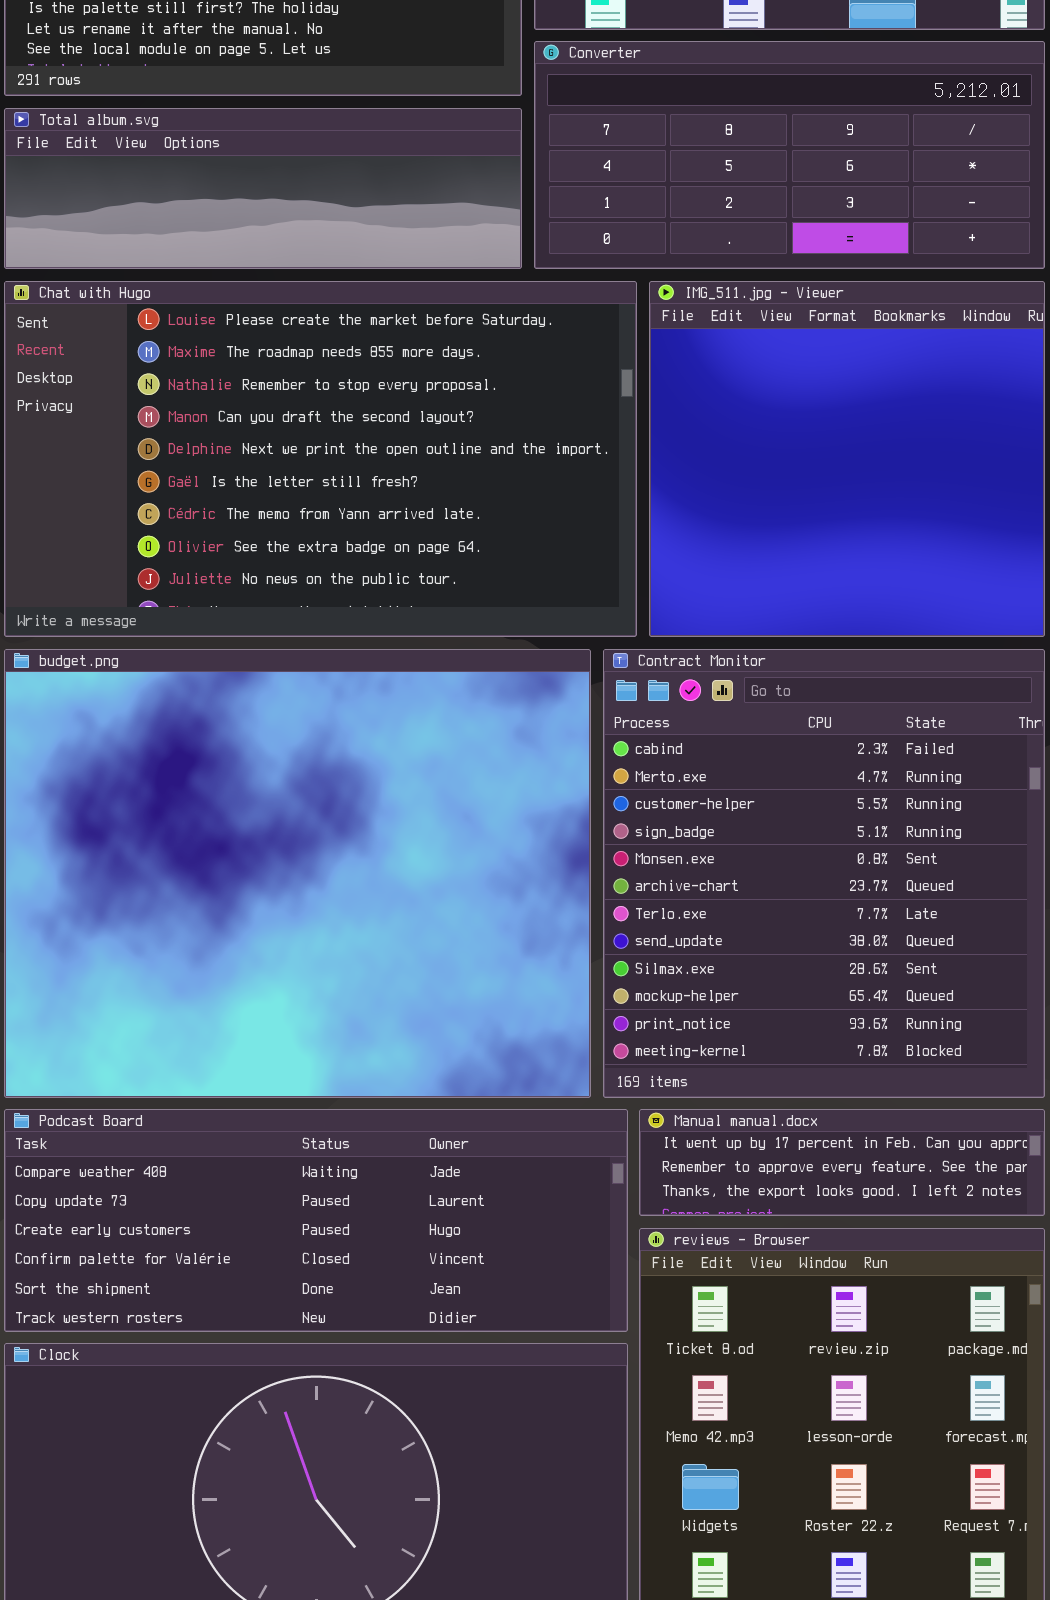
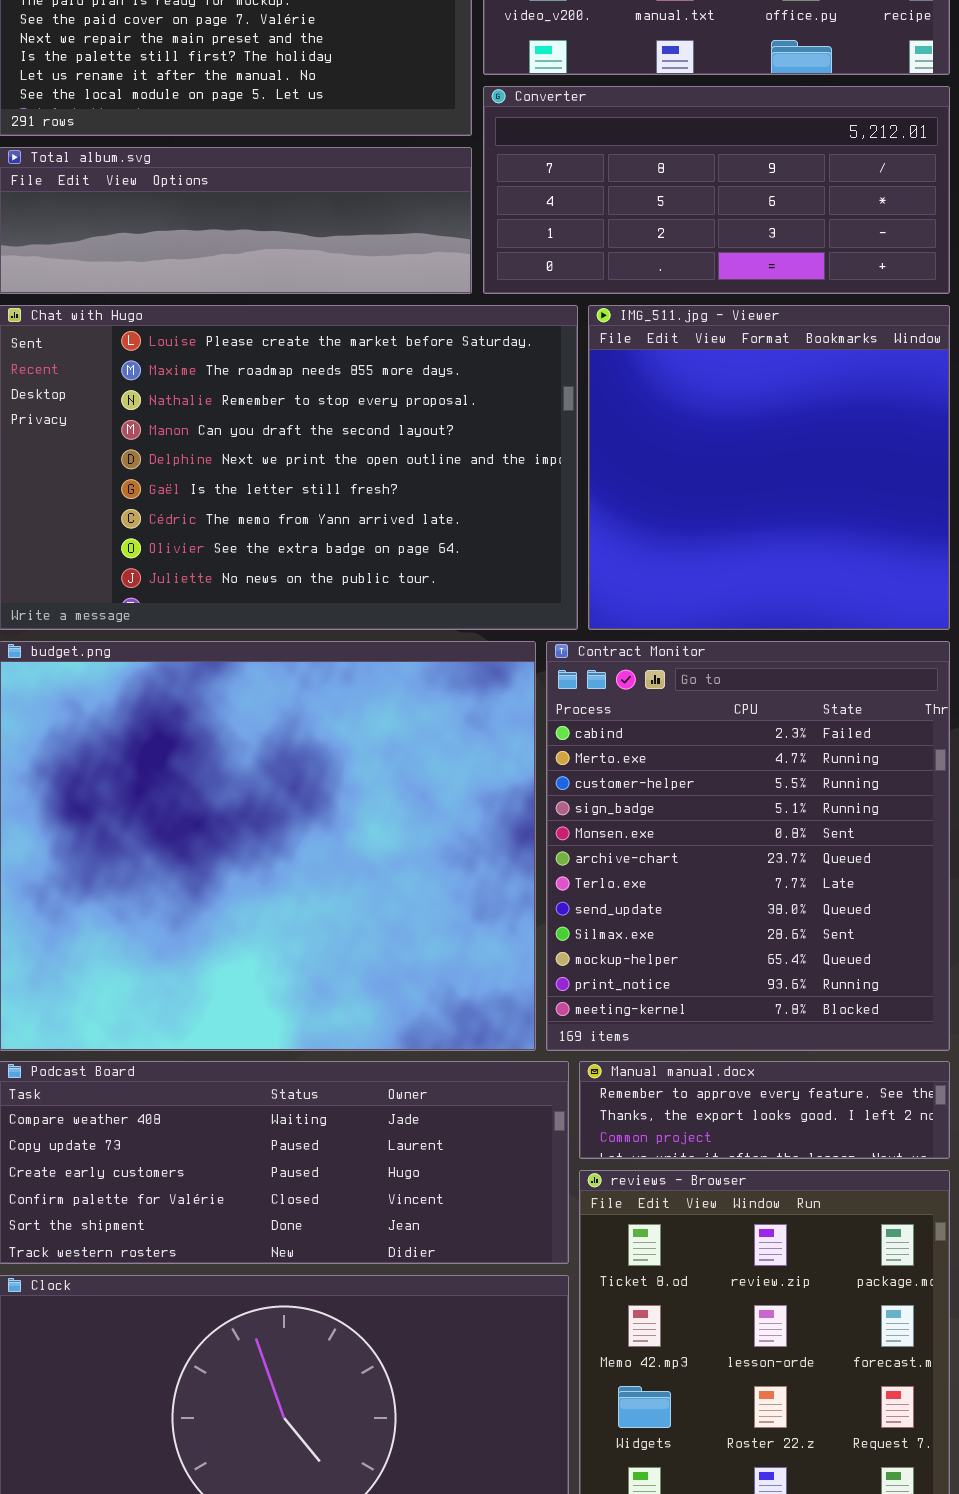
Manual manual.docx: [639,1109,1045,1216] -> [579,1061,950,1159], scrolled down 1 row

──────

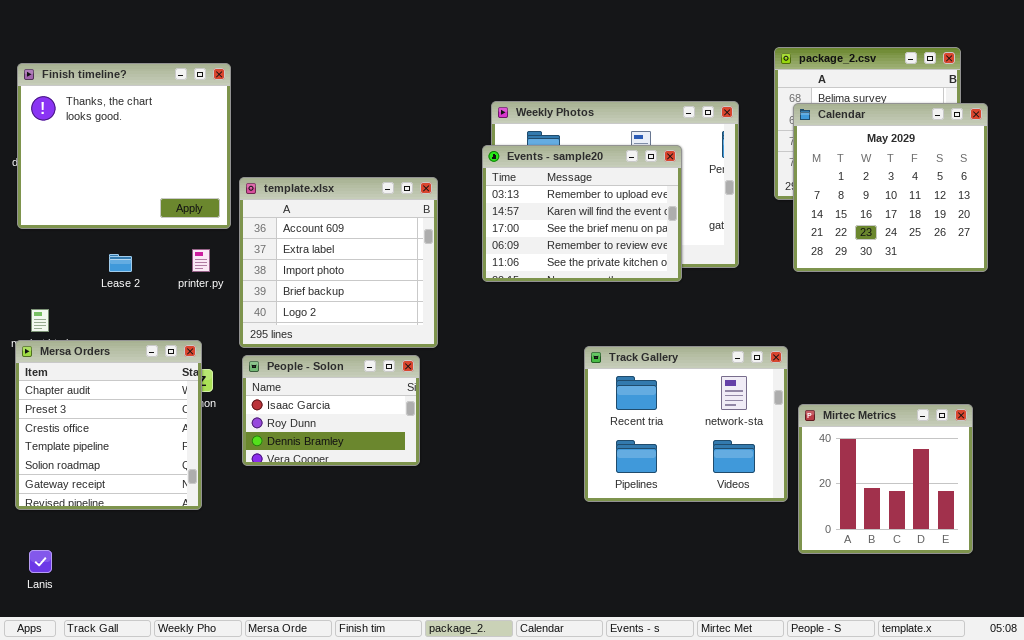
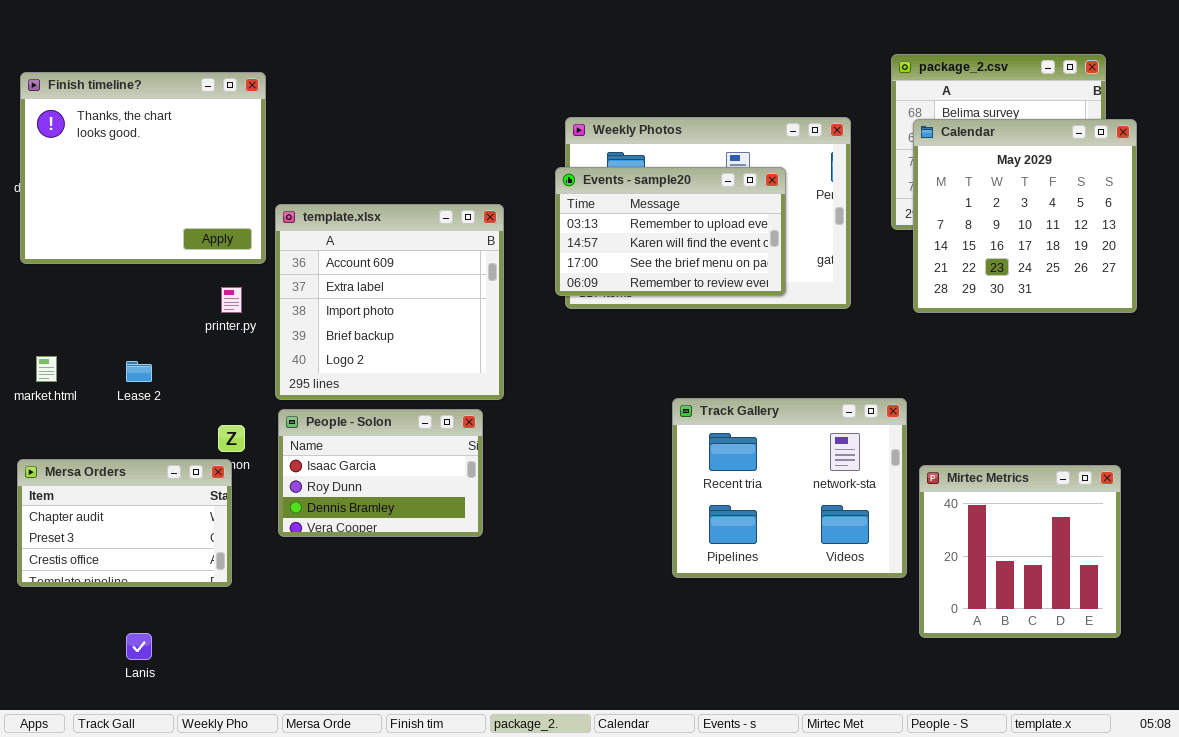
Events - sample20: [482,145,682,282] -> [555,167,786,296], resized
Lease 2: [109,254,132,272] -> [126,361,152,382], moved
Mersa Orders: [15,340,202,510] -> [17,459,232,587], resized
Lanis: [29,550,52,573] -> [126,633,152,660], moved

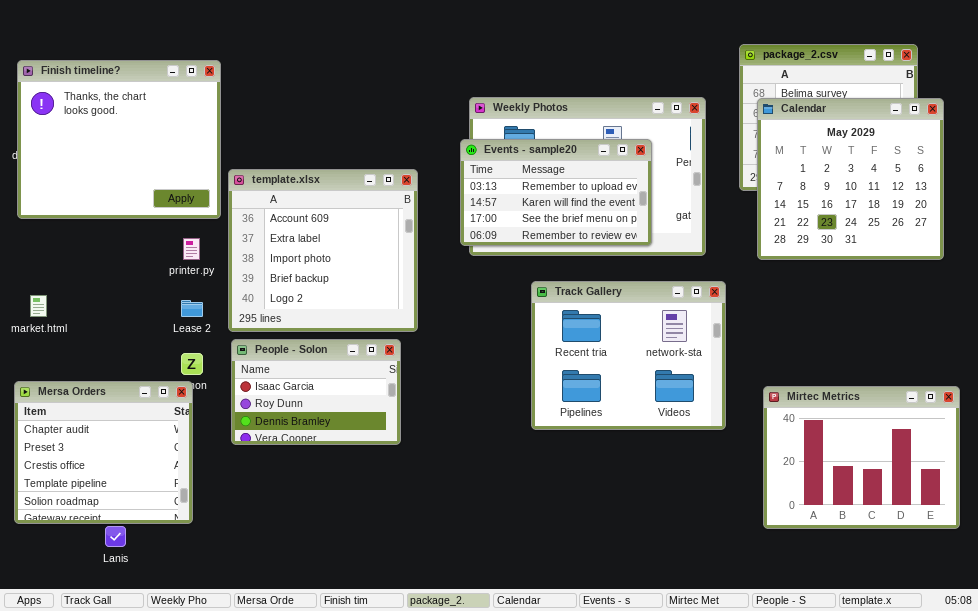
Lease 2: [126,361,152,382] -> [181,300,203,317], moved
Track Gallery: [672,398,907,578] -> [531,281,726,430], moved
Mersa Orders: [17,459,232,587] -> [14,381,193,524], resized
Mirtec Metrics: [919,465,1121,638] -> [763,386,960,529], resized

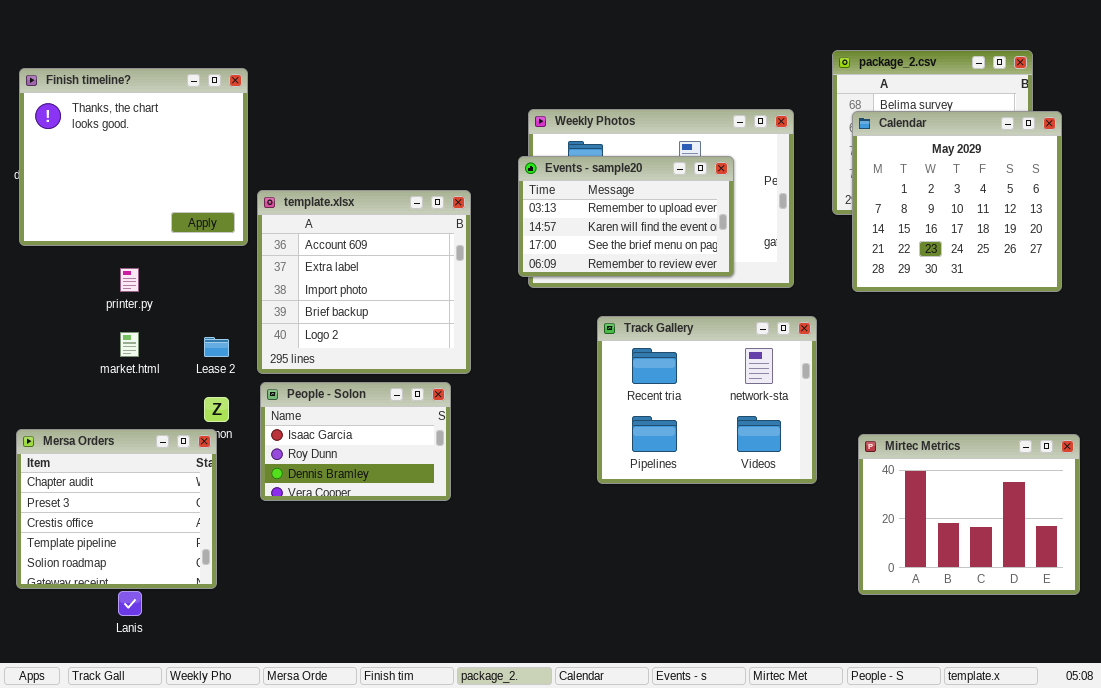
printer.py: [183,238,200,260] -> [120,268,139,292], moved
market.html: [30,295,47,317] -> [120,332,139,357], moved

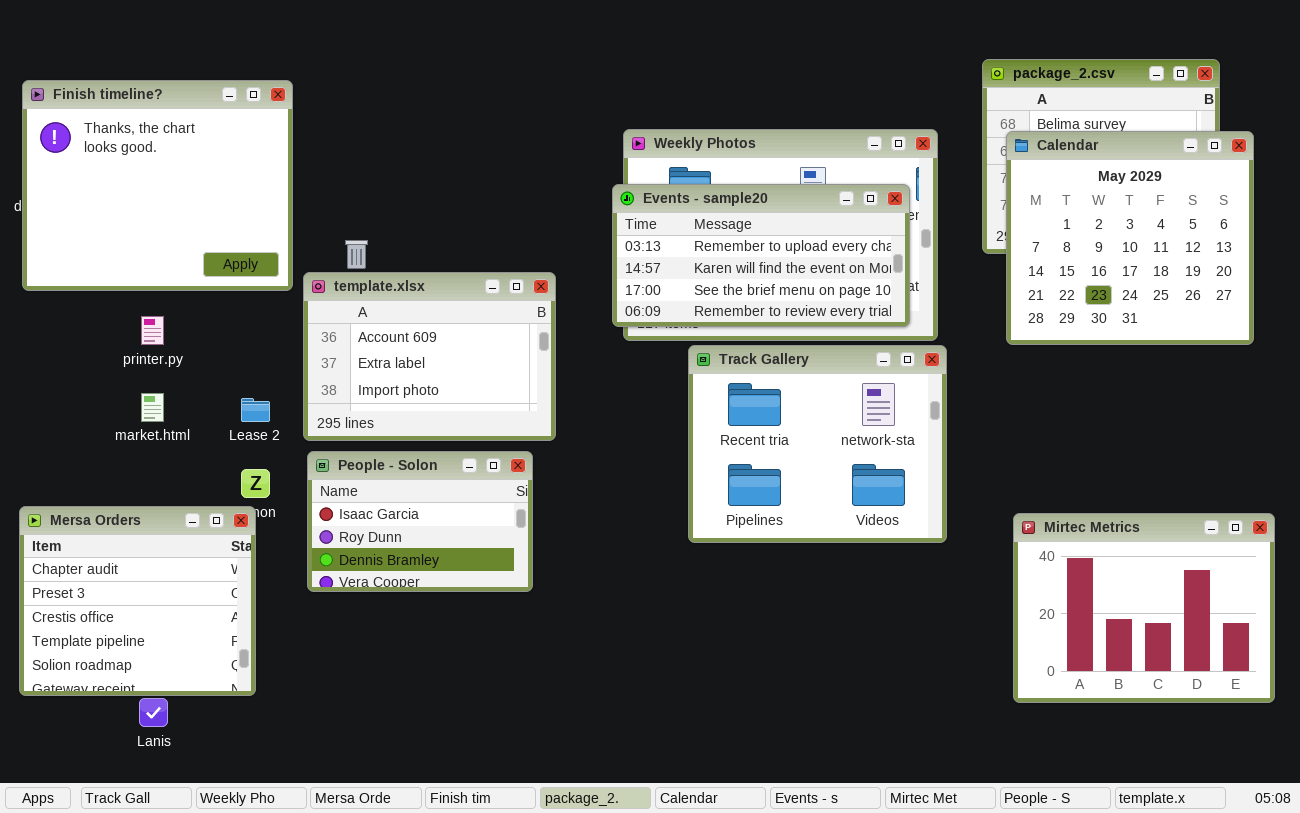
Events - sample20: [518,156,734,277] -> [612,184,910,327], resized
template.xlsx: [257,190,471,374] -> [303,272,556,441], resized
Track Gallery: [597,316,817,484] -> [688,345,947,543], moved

──────

What the exercise asks: From the entries above, work out how many lines include "Lease"; the number is the only answer wanted.

Result: 2